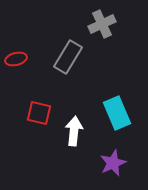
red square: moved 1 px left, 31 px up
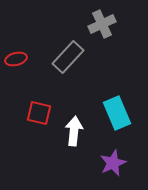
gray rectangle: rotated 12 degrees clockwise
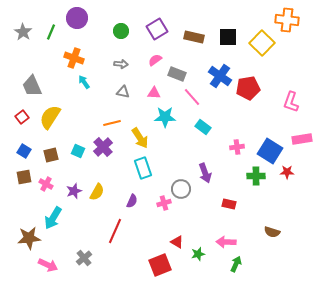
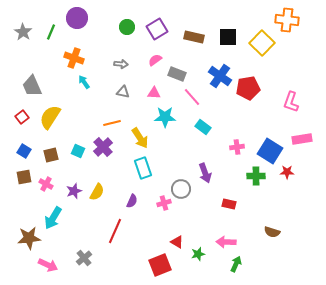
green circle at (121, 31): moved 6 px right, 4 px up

-------------------------

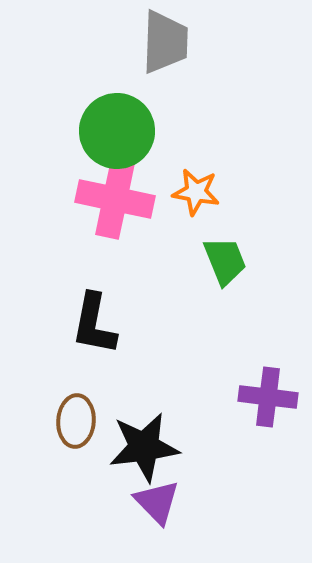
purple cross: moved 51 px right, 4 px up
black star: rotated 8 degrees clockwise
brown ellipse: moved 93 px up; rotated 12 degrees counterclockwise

-------------------------

* [EXERCISE BRIEF] Revise the records from the line with "red square: moved 1 px left, 31 px up" up to and including the line with "gray rectangle: rotated 12 degrees clockwise", replacing "gray" with "silver" and leaving everything else unchanged. Return only those lines, and leave the pictures out.

* [OUTPUT FOR THIS TASK]
red square: moved 1 px left, 31 px up
silver rectangle: rotated 12 degrees clockwise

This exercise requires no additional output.